--- START ---

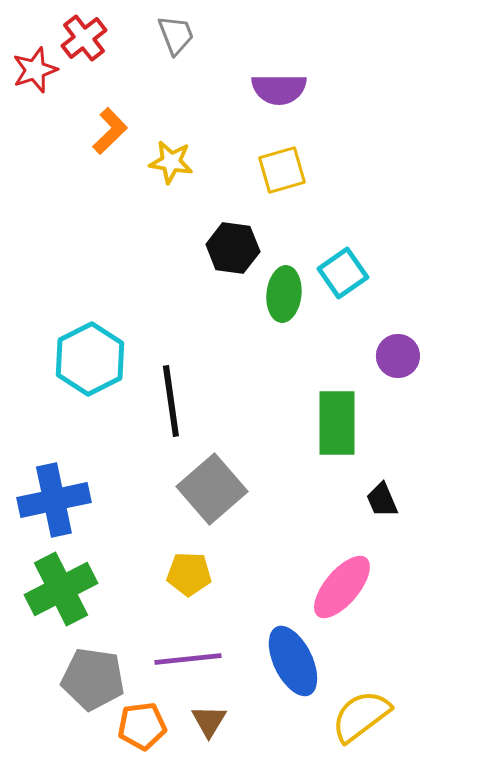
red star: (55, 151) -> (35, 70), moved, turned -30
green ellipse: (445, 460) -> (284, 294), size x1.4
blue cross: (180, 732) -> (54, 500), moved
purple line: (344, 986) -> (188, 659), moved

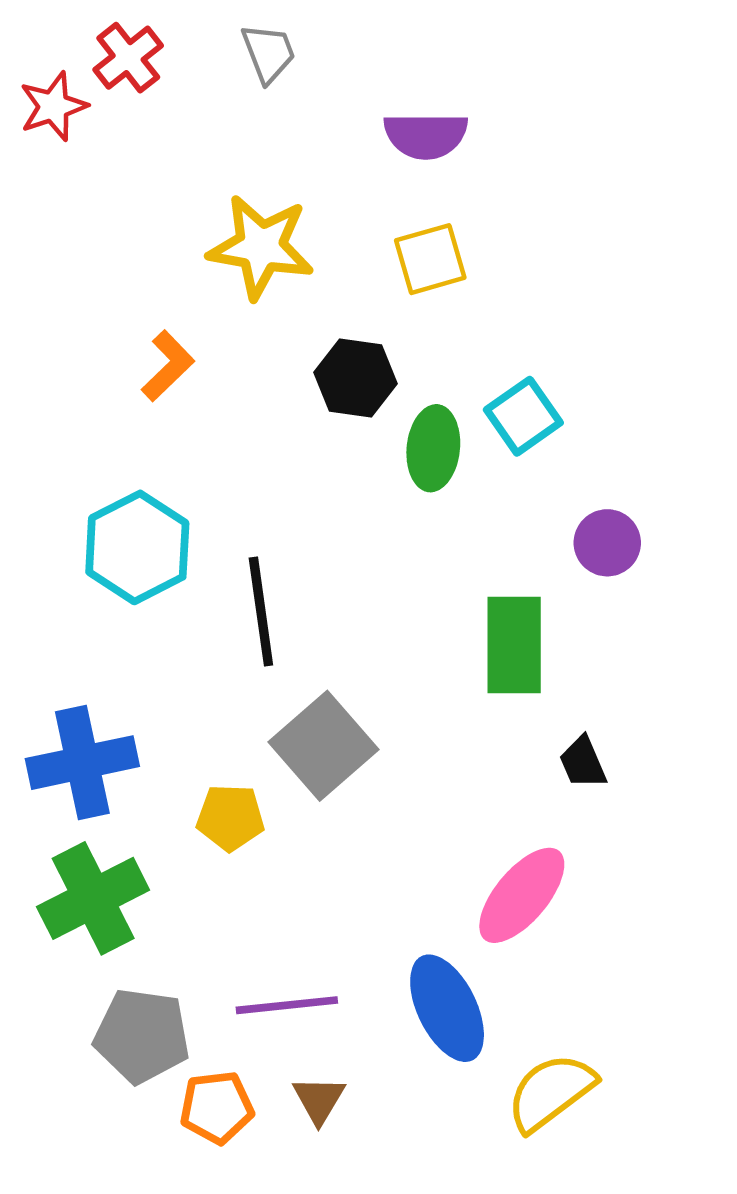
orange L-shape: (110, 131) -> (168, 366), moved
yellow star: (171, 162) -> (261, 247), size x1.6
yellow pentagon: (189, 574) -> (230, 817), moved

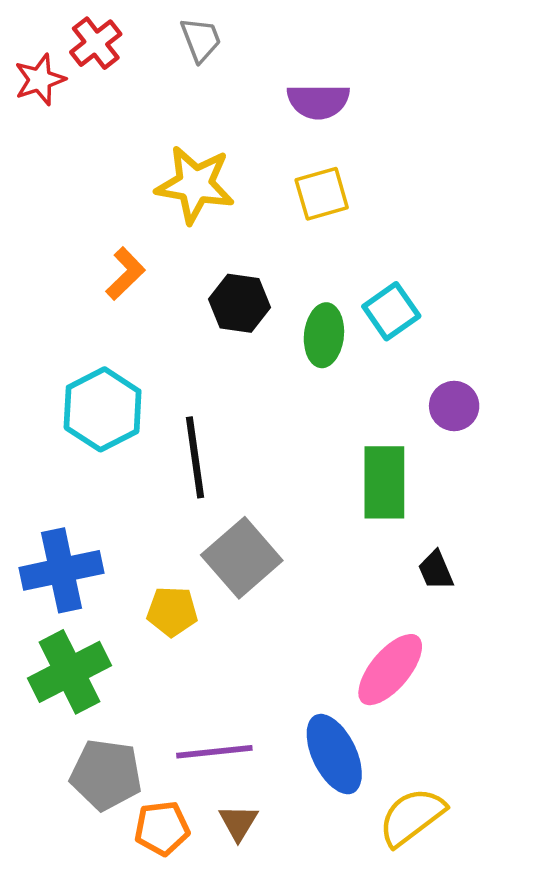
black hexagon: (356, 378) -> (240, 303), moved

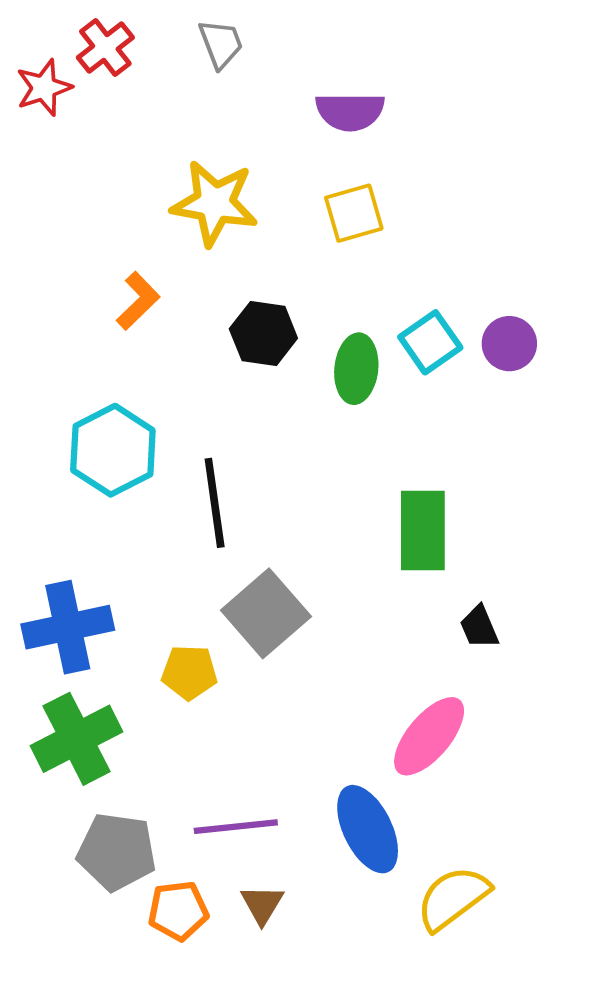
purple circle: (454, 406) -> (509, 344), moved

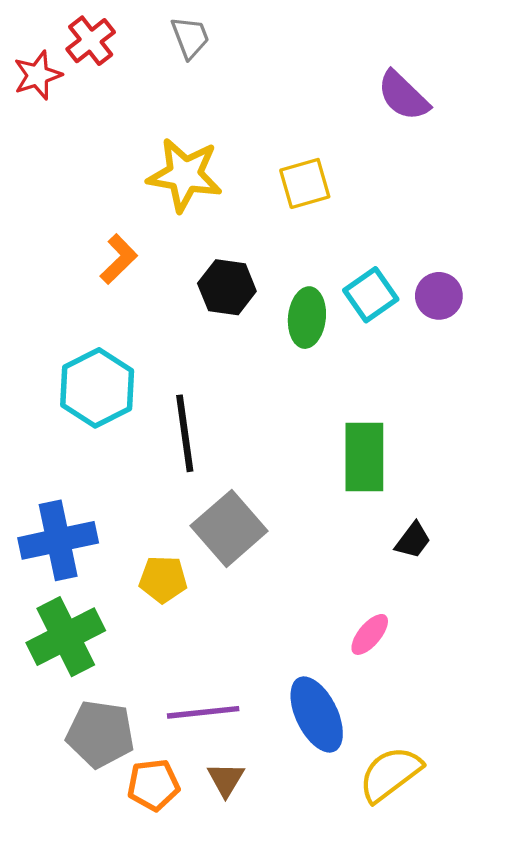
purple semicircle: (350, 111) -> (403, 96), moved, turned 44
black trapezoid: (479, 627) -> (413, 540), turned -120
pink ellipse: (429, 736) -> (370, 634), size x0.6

--- END ---
--- START ---

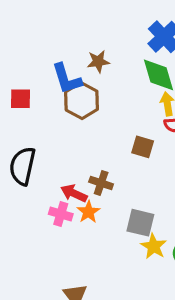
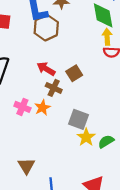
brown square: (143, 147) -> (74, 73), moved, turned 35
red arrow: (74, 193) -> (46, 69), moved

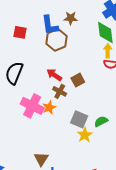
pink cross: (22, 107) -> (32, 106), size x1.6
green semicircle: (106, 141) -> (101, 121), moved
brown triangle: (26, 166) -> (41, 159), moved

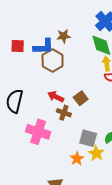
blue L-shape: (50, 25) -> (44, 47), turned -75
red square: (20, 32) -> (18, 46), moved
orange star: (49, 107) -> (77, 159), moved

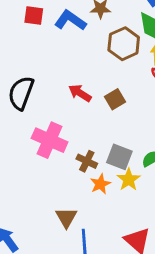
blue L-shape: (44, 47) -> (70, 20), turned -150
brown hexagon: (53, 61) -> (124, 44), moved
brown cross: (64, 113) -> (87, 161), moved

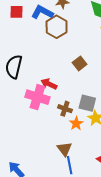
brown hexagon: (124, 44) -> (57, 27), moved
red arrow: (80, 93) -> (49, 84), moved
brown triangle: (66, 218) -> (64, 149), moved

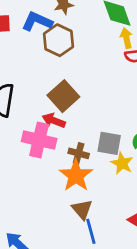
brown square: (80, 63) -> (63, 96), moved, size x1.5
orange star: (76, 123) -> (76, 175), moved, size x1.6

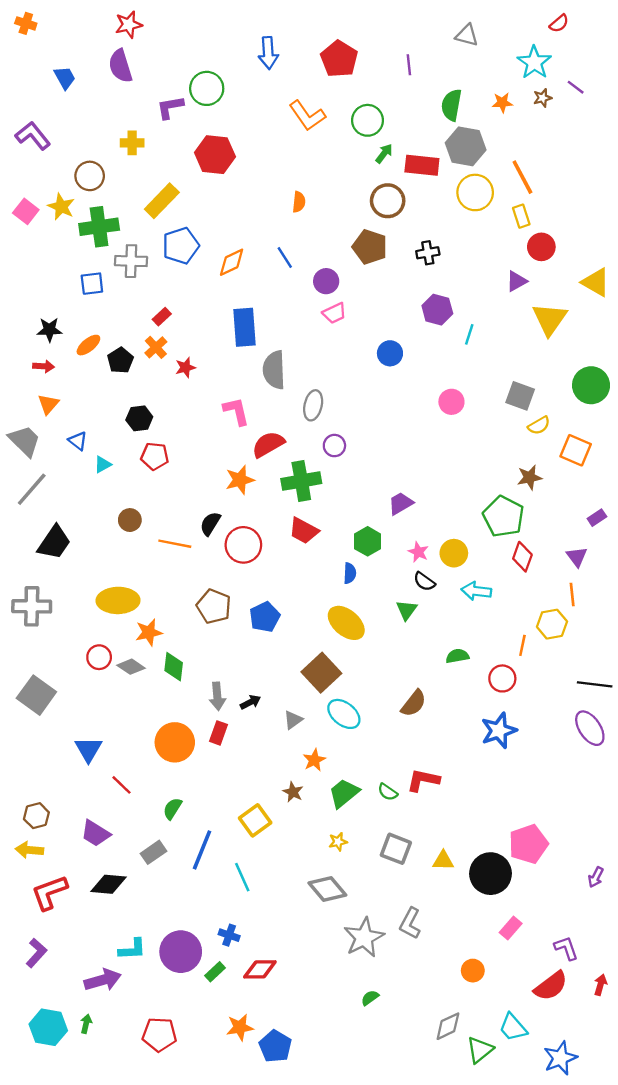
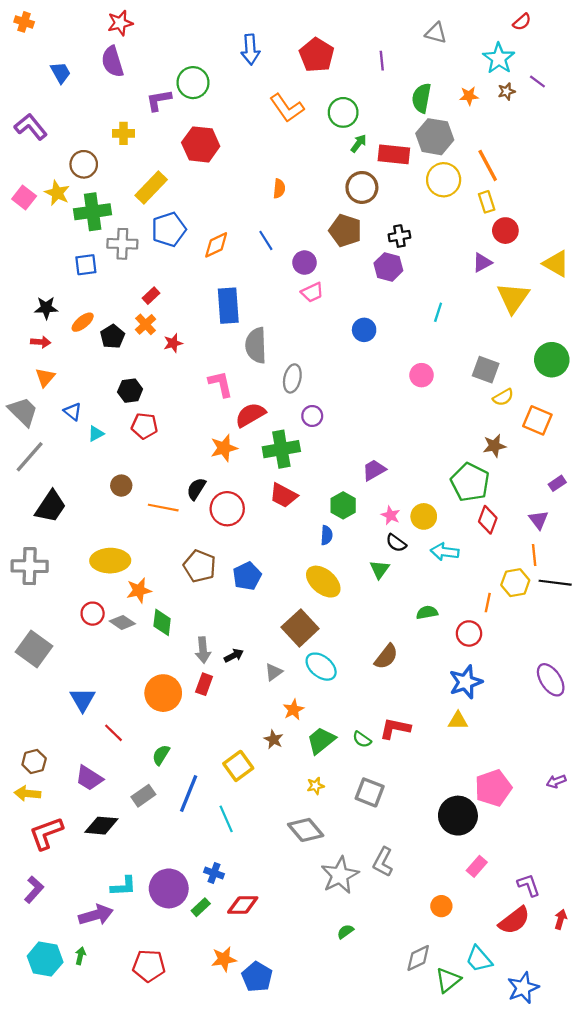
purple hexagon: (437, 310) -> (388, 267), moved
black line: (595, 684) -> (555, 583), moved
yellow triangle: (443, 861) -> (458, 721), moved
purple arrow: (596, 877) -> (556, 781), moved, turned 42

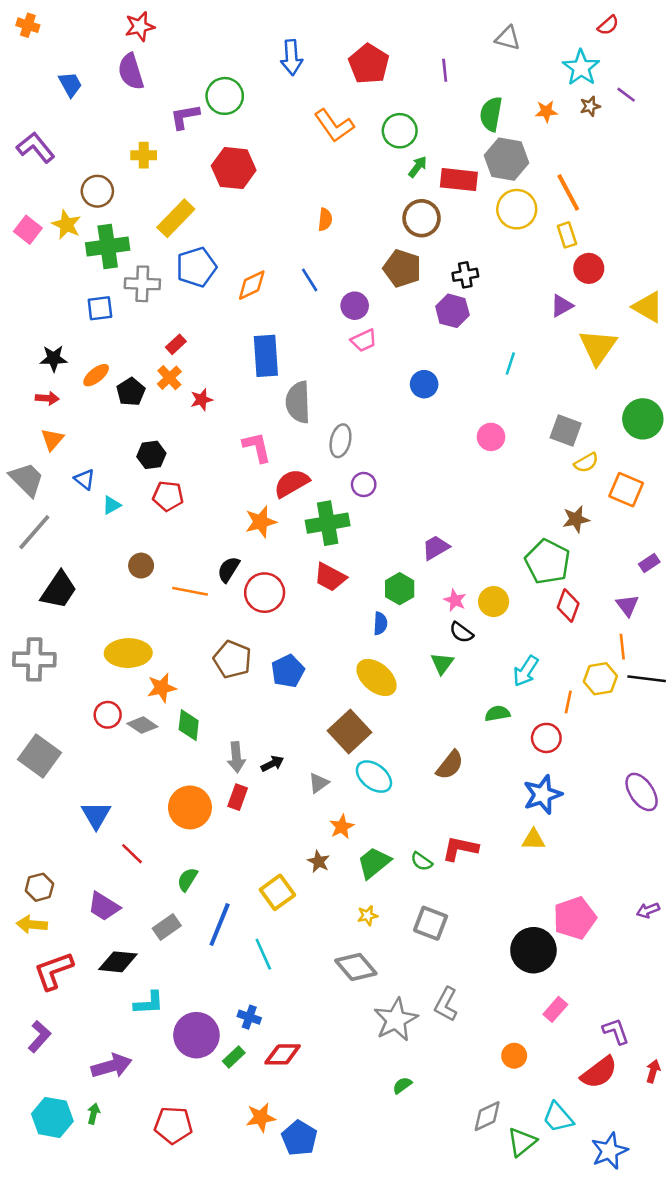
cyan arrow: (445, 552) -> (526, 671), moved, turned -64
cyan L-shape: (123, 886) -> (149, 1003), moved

--- END ---

■ **The problem**:
The lines sought are those in the data above that include the string "hexagon"; copy each one.

■ **Task response**:
black hexagon: (356, 378) -> (240, 303), moved
brown hexagon: (53, 61) -> (124, 44), moved
brown hexagon: (124, 44) -> (57, 27), moved
purple hexagon: (437, 310) -> (388, 267), moved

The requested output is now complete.